__Your instructions__
Copy every entry exactly as it stands, though any image it holds should stay out of the copy.

________________________

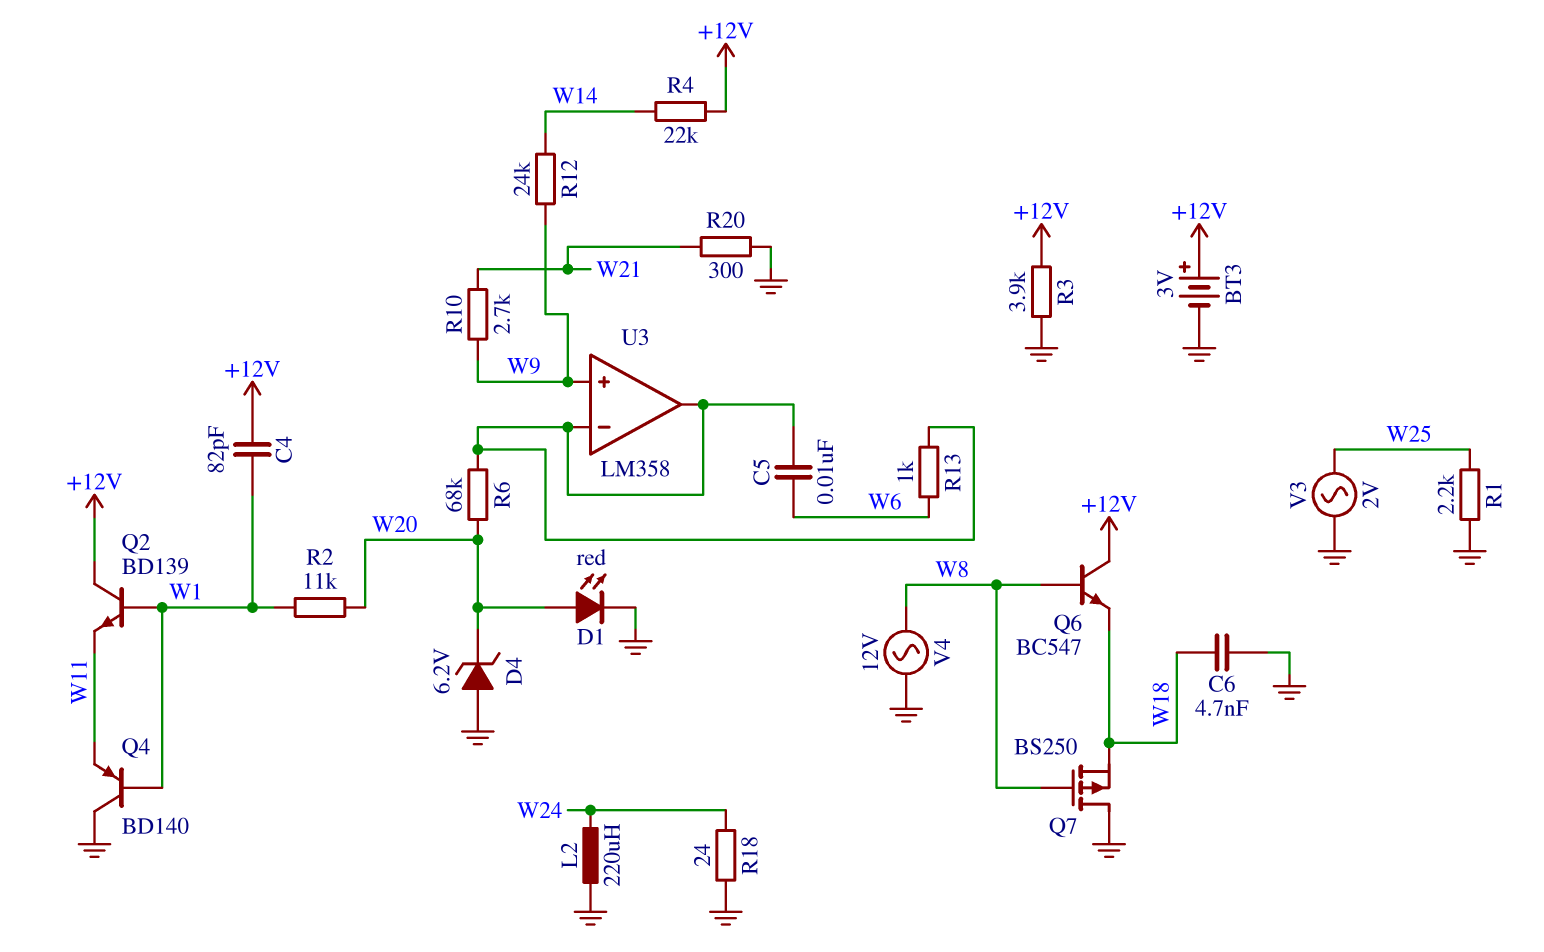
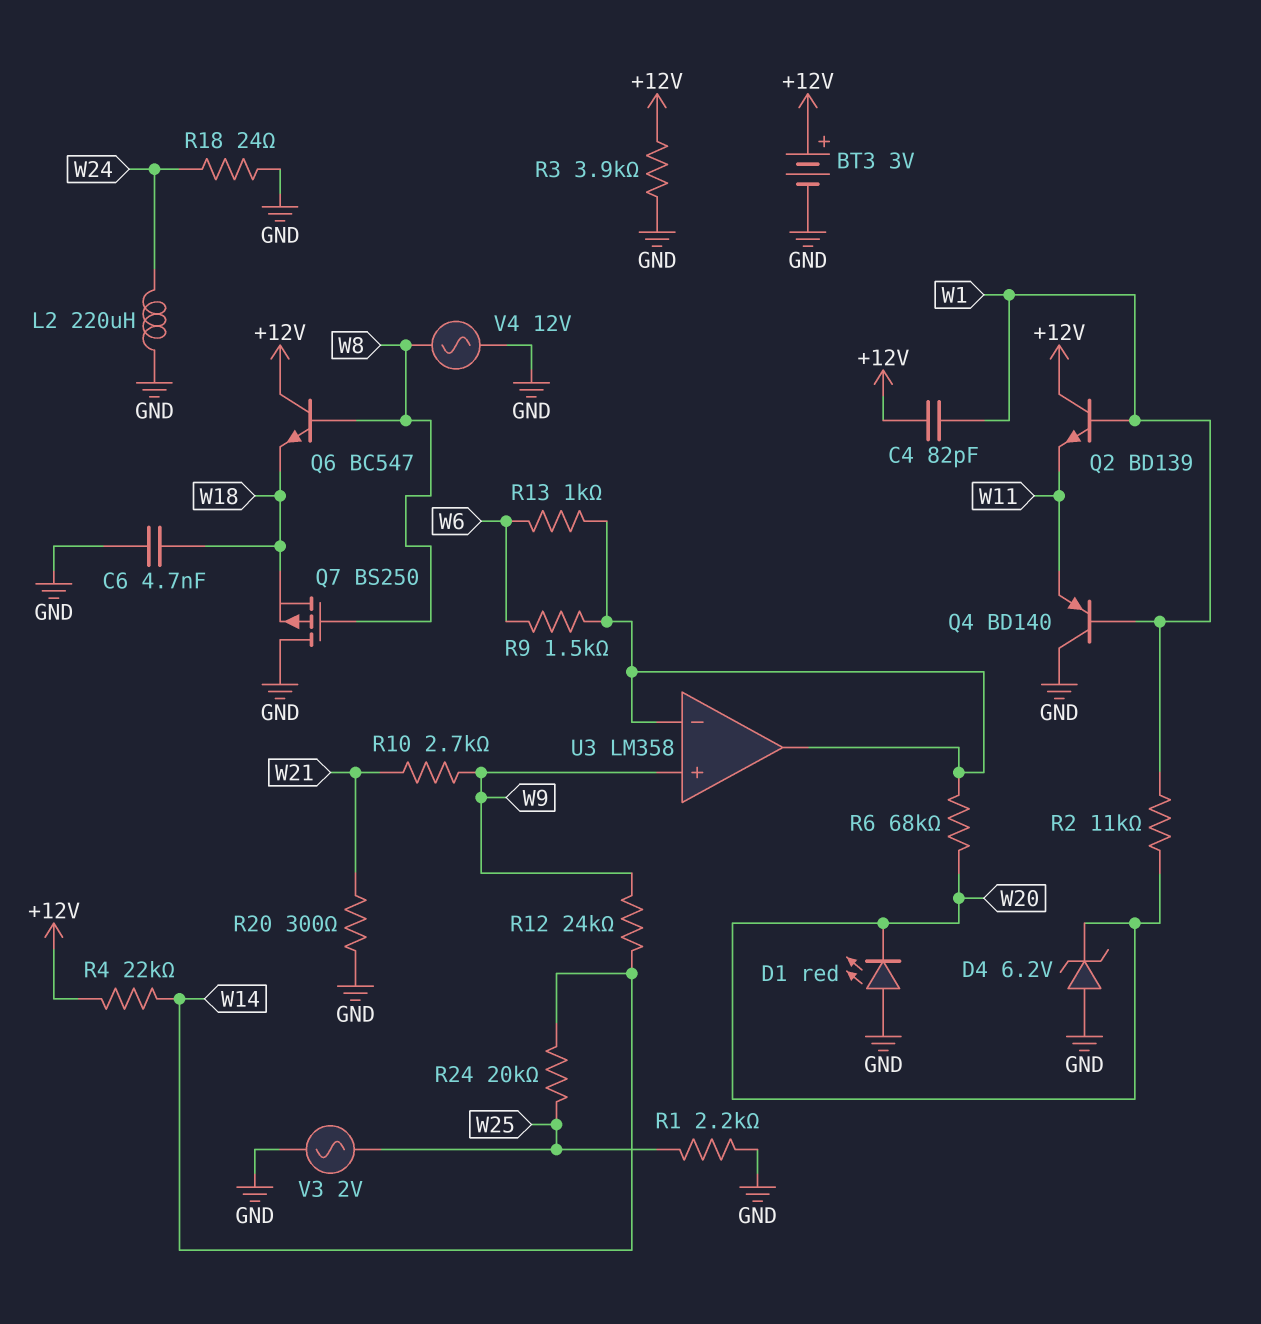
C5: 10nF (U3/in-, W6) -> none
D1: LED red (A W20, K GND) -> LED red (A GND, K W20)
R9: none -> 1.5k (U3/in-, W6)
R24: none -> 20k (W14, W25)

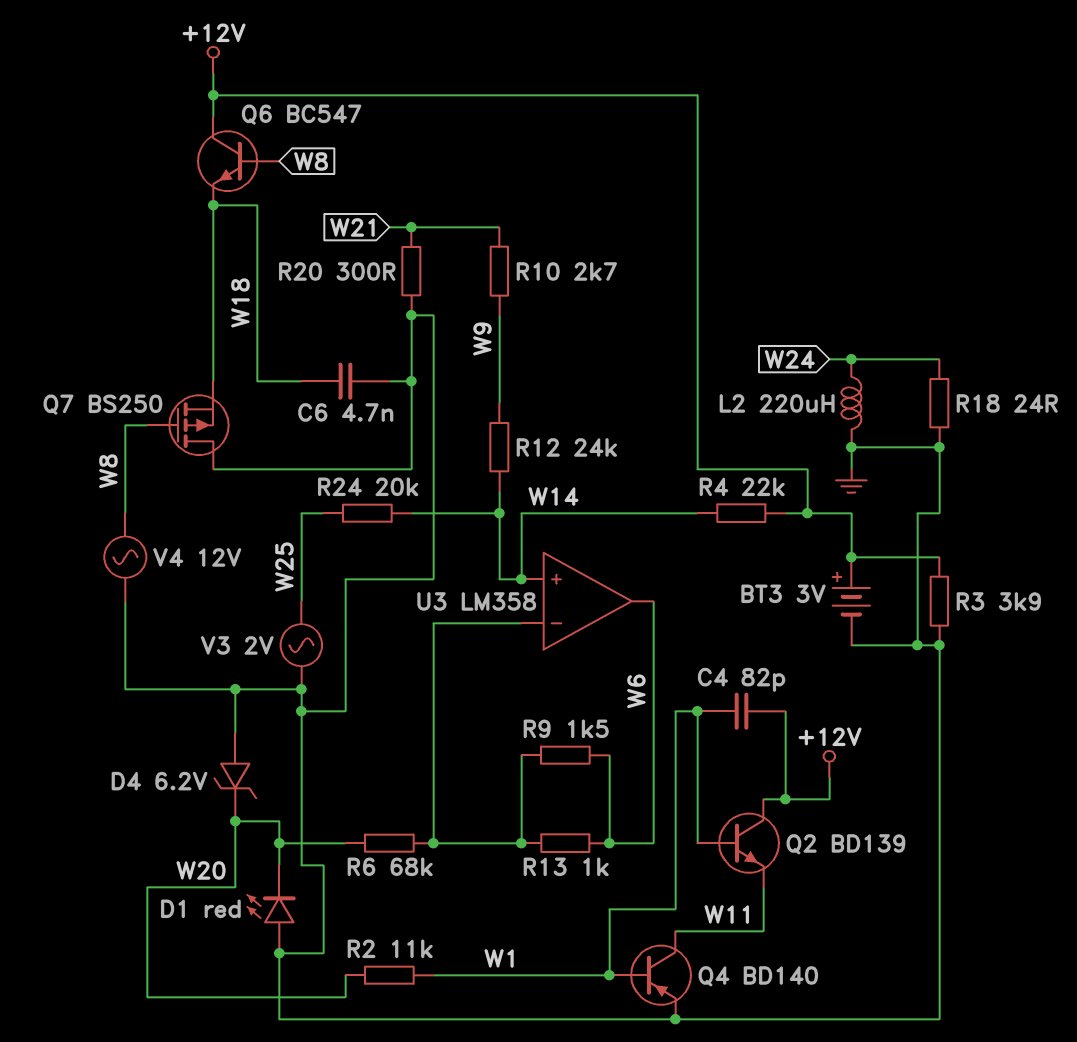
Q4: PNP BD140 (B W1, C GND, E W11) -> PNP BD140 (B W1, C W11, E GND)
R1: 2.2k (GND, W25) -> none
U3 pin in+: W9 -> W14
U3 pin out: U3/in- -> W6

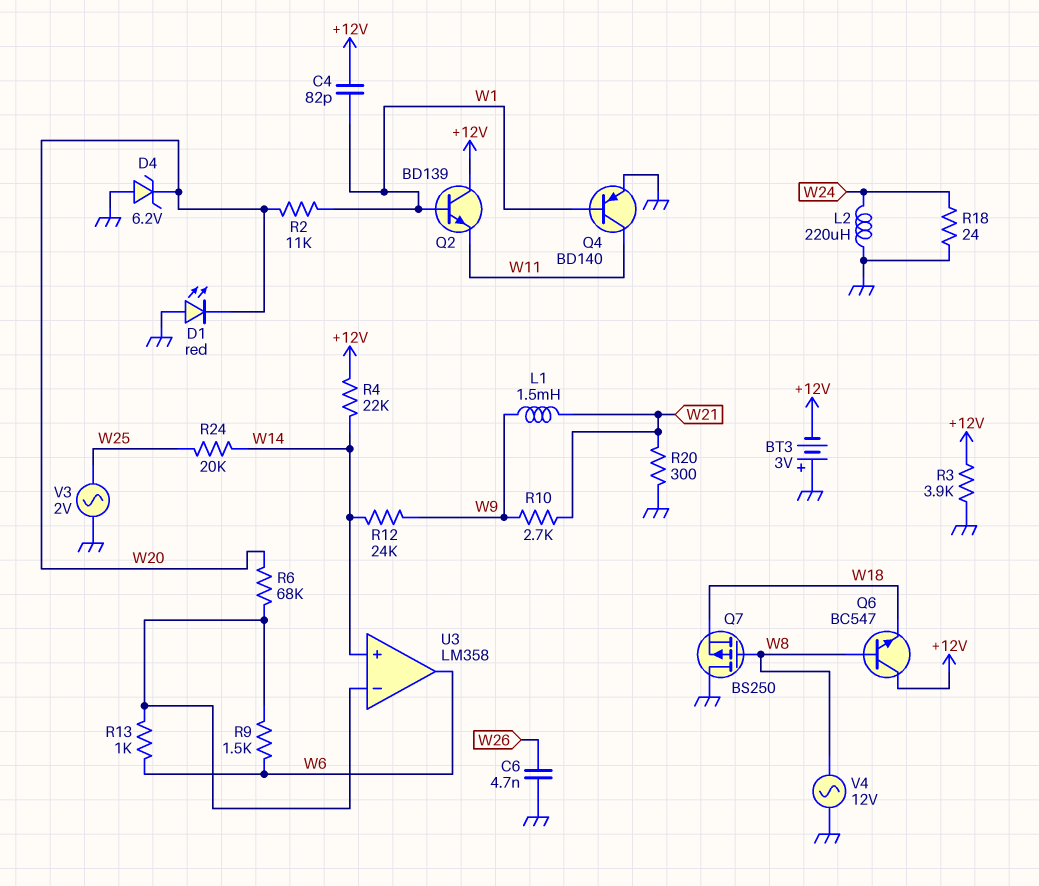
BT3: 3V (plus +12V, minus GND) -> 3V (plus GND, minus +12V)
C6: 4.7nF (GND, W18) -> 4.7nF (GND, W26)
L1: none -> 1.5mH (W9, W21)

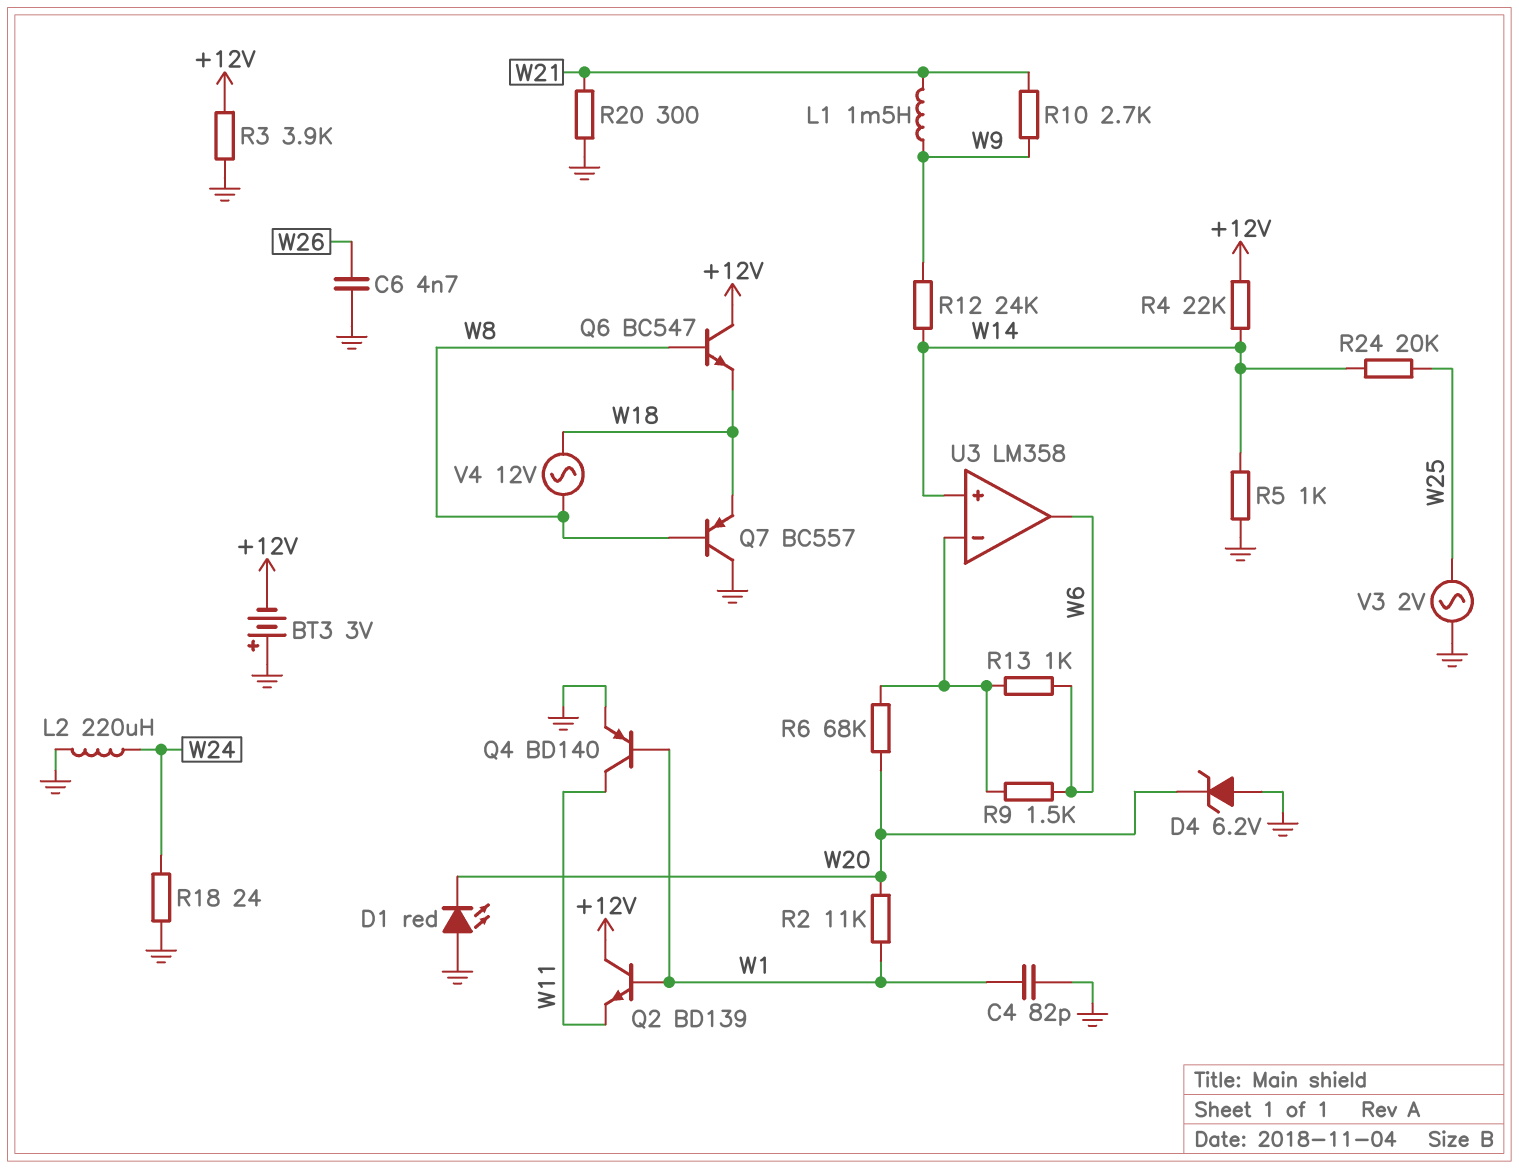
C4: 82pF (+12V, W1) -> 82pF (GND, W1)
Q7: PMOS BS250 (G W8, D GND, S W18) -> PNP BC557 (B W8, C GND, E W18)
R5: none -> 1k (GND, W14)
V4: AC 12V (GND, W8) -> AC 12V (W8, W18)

________________________

__Exercise response__
C5: 10nF (U3/in-, W6) -> none
D1: LED red (A W20, K GND) -> LED red (A GND, K W20)
R9: none -> 1.5k (U3/in-, W6)
R24: none -> 20k (W14, W25)

Q4: PNP BD140 (B W1, C GND, E W11) -> PNP BD140 (B W1, C W11, E GND)
R1: 2.2k (GND, W25) -> none
U3 pin in+: W9 -> W14
U3 pin out: U3/in- -> W6

BT3: 3V (plus +12V, minus GND) -> 3V (plus GND, minus +12V)
C6: 4.7nF (GND, W18) -> 4.7nF (GND, W26)
L1: none -> 1.5mH (W9, W21)

C4: 82pF (+12V, W1) -> 82pF (GND, W1)
Q7: PMOS BS250 (G W8, D GND, S W18) -> PNP BC557 (B W8, C GND, E W18)
R5: none -> 1k (GND, W14)
V4: AC 12V (GND, W8) -> AC 12V (W8, W18)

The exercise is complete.